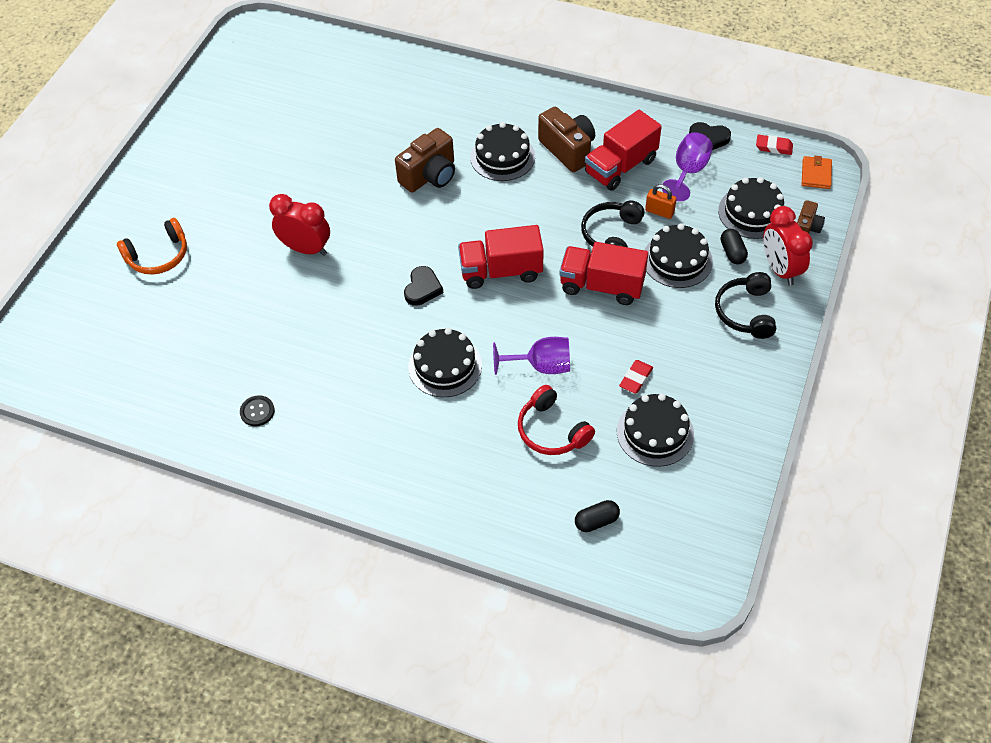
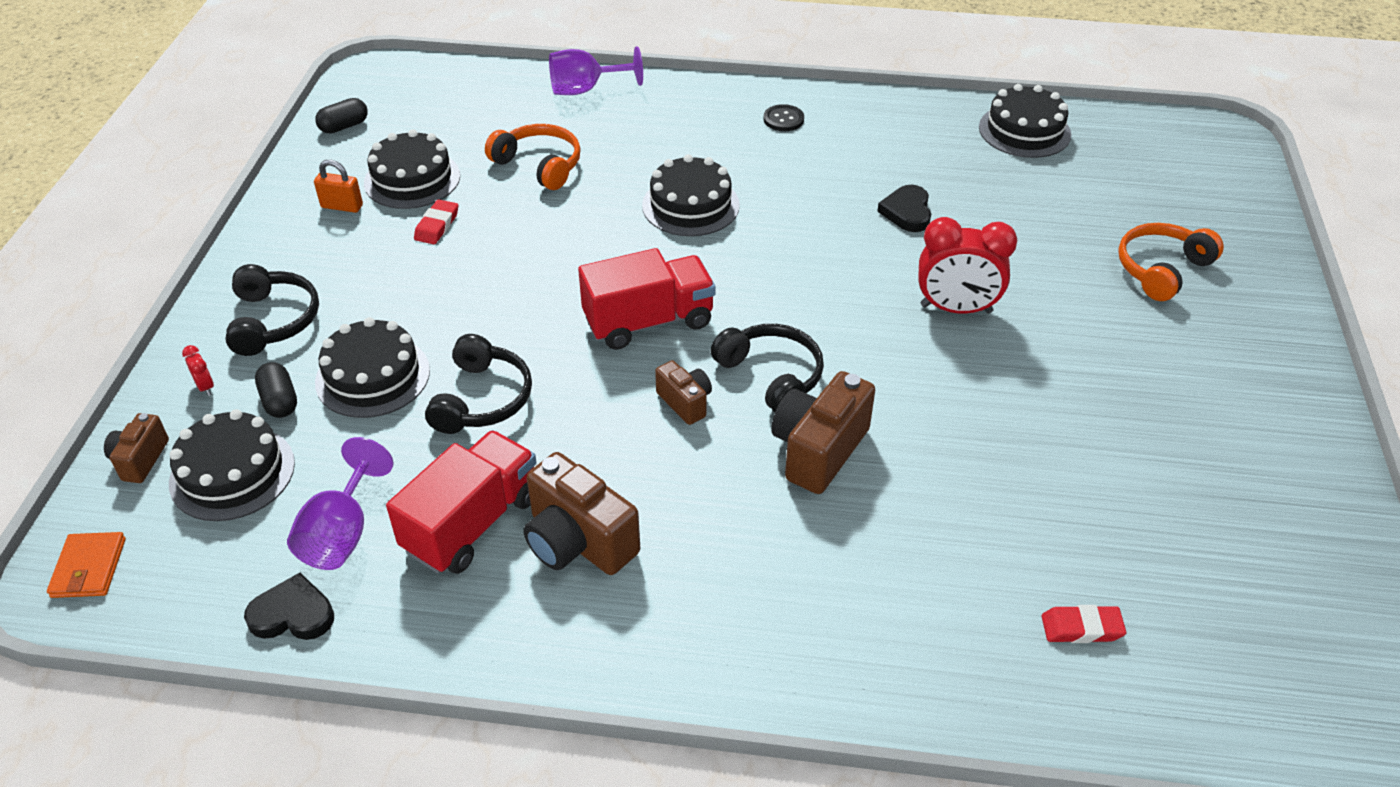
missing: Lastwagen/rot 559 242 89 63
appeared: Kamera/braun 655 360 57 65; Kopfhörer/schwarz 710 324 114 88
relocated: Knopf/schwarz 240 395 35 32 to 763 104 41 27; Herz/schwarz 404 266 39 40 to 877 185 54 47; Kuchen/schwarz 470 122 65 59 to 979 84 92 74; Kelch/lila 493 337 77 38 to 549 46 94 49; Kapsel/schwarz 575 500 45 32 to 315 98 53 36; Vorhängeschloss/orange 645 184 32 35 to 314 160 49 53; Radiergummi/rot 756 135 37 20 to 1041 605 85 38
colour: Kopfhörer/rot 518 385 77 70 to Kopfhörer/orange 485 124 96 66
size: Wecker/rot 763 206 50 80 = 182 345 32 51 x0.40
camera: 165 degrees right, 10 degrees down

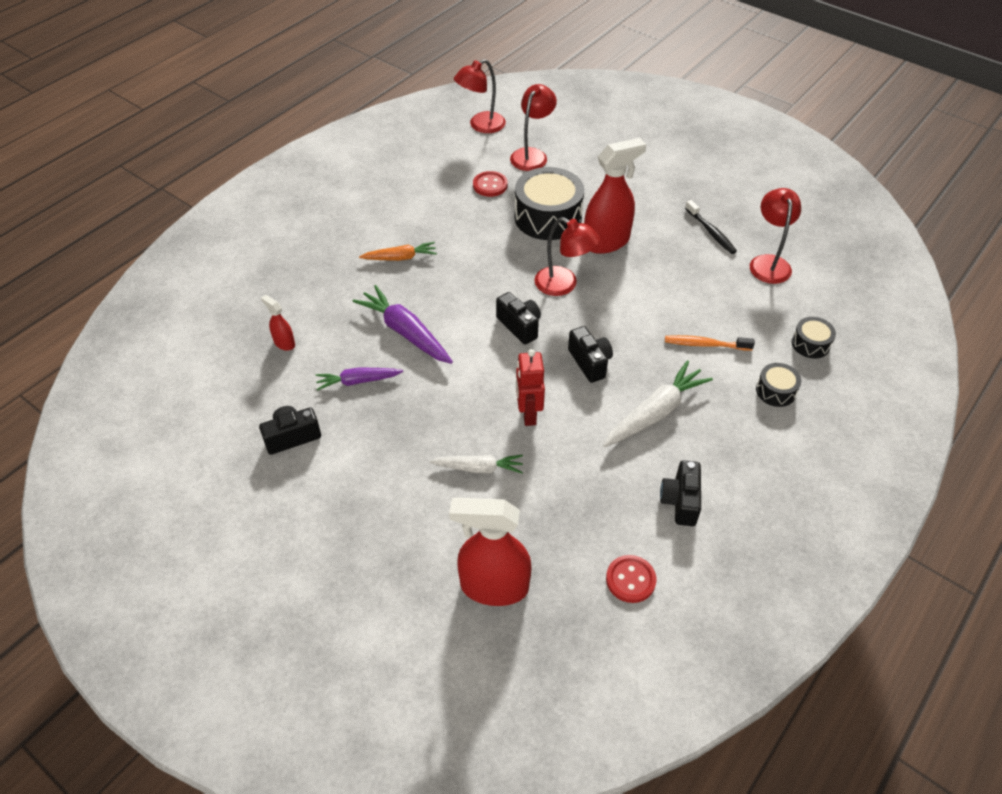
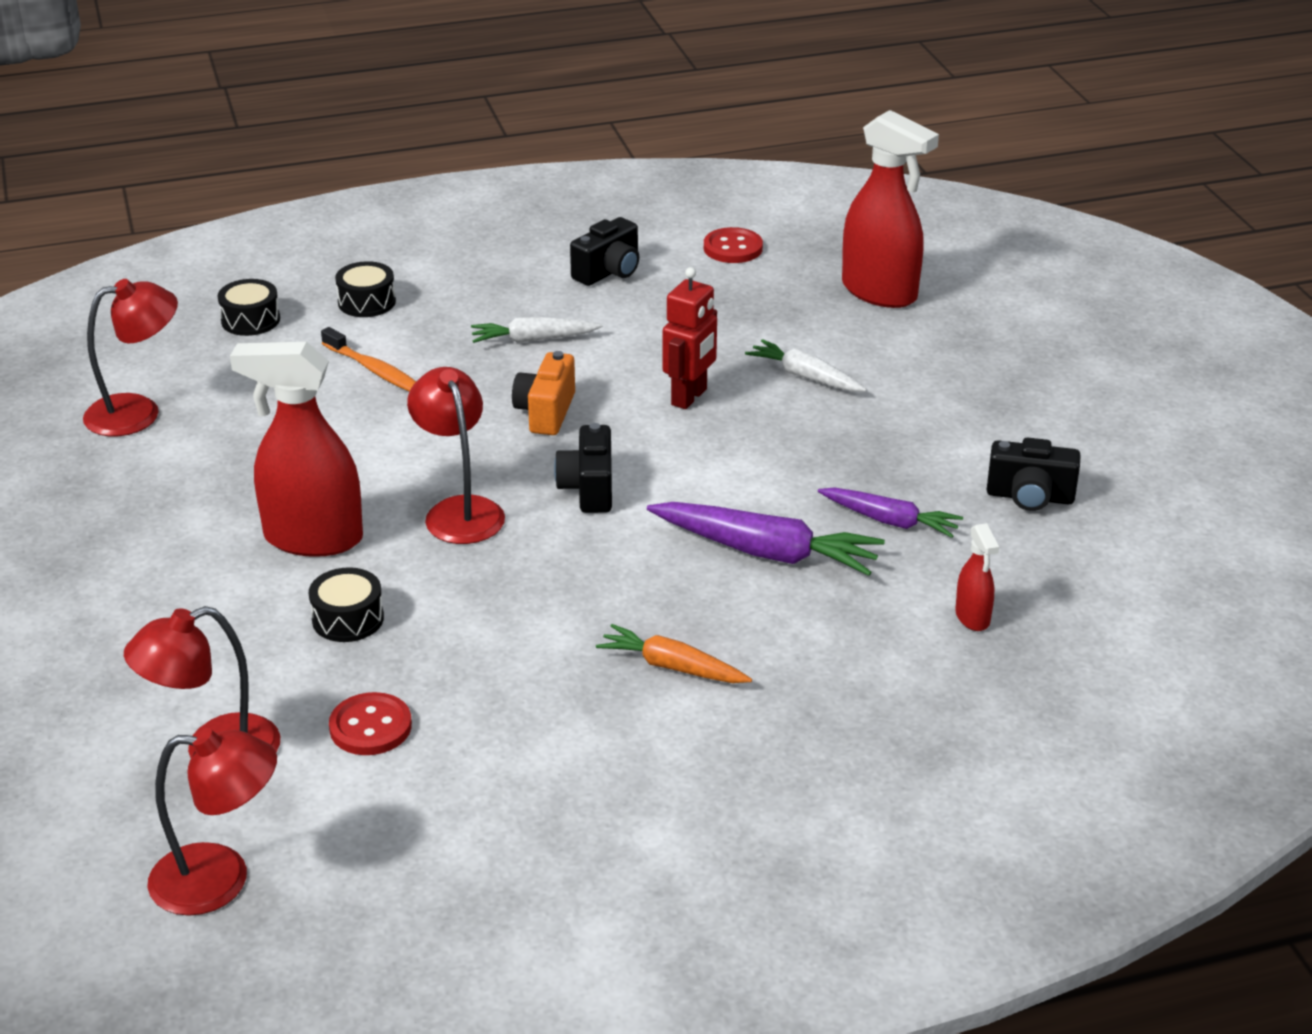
missing: Zahnbürste/schwarz 685 200 52 54
colour: Kamera/schwarz 568 326 45 57 to Kamera/orange 512 351 63 84
spun: Karotte/lila 352 285 101 79 = 647 502 238 74 60 degrees counterclockwise; Lampe/rot 750 188 51 96 = 83 279 95 157 150 degrees counterclockwise
size: Trommel/schwarz 514 167 70 73 = 309 567 75 75 x0.49; Karotte/weiß 603 360 110 87 = 471 317 132 26 x0.63
camera: 145 degrees left, 15 degrees down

= = = = = = =

> **PROBLEM STATEMENT**
Go through the data and show each line that holds "Kopfhörer".

> **ANSWER BOX**
appeared: Kamera/braun 655 360 57 65; Kopfhörer/schwarz 710 324 114 88
colour: Kopfhörer/rot 518 385 77 70 to Kopfhörer/orange 485 124 96 66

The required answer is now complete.